TASK DIRECTIONS: When copying the listing below, skip every picture and keep each word as it stands.

ENTRIES SHOWN:
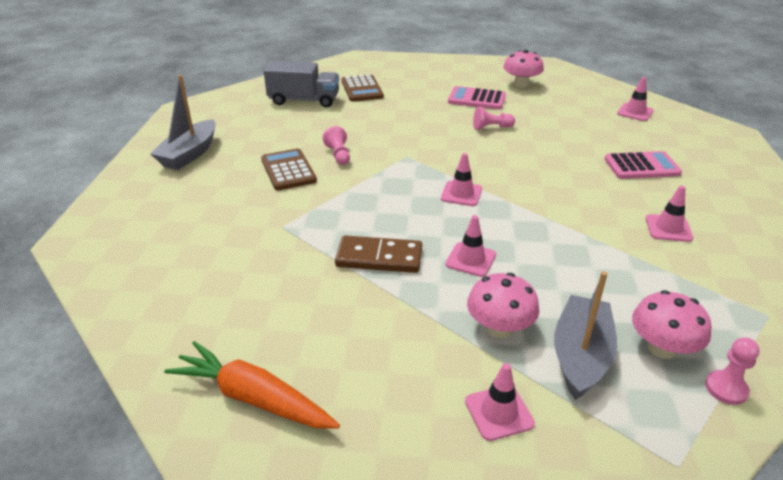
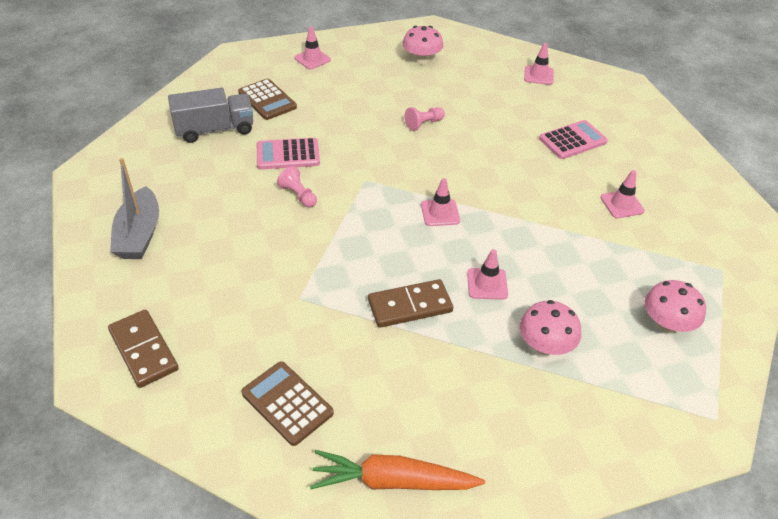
camera: 25 degrees left, 10 degrees up
(126, 230) = (144, 350): none -> brown domino
(288, 170) = (260, 228): brown calculator -> brown calculator (287, 403)
(476, 99) = (390, 89): pink calculator -> pink calculator (288, 155)
(499, 412) = (583, 422): pink traffic cone -> pink traffic cone (312, 59)
(580, 356) = (615, 350): grey boat -> none
(726, 389) = (721, 344): pink pawn -> none

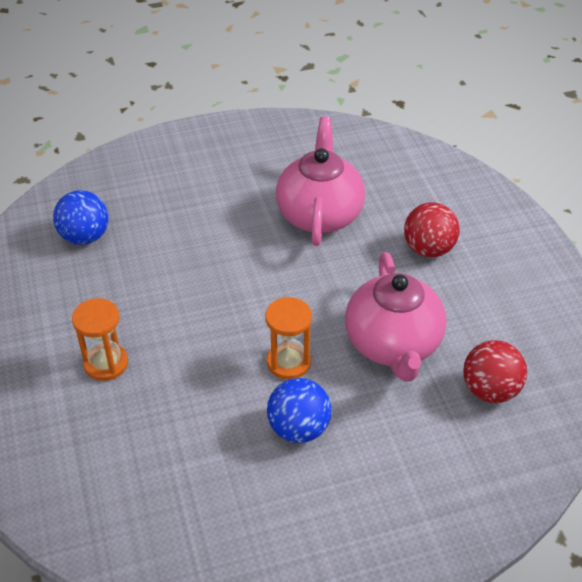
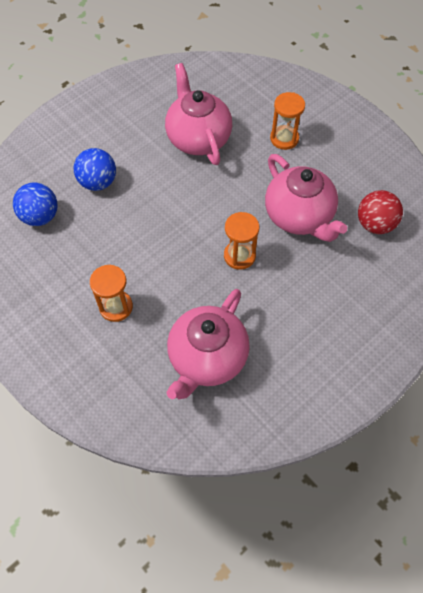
camera: 25 degrees left, 15 degrees up
(175, 463) = (207, 358): none -> pink teapot
(299, 428) = (272, 300): blue ball -> blue ball (98, 182)
(428, 249) = (284, 138): red ball -> orange hourglass

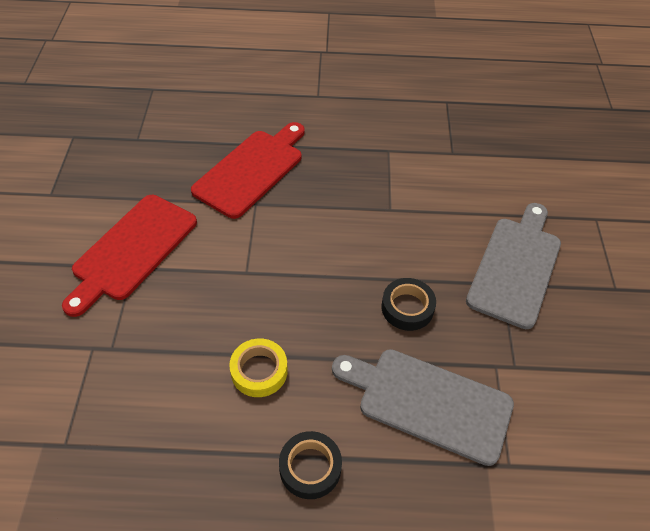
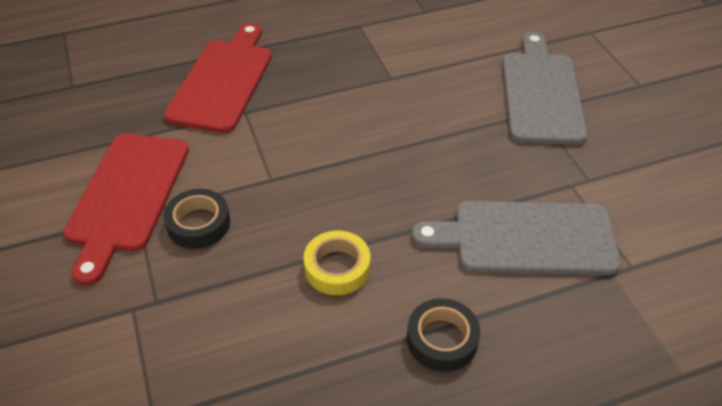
camera: 20 degrees left, 5 degrees down
(407, 308) = (458, 160): black tape -> black tape (198, 224)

ANSWER SECTION:
camera: 25 degrees left, 10 degrees up
(126, 230) = (144, 350): none -> brown domino
(288, 170) = (260, 228): brown calculator -> brown calculator (287, 403)
(476, 99) = (390, 89): pink calculator -> pink calculator (288, 155)
(499, 412) = (583, 422): pink traffic cone -> pink traffic cone (312, 59)
(580, 356) = (615, 350): grey boat -> none
(726, 389) = (721, 344): pink pawn -> none

camera: 25 degrees left, 15 degrees up
(175, 463) = (207, 358): none -> pink teapot
(299, 428) = (272, 300): blue ball -> blue ball (98, 182)
(428, 249) = (284, 138): red ball -> orange hourglass

camera: 20 degrees left, 5 degrees down
(407, 308) = (458, 160): black tape -> black tape (198, 224)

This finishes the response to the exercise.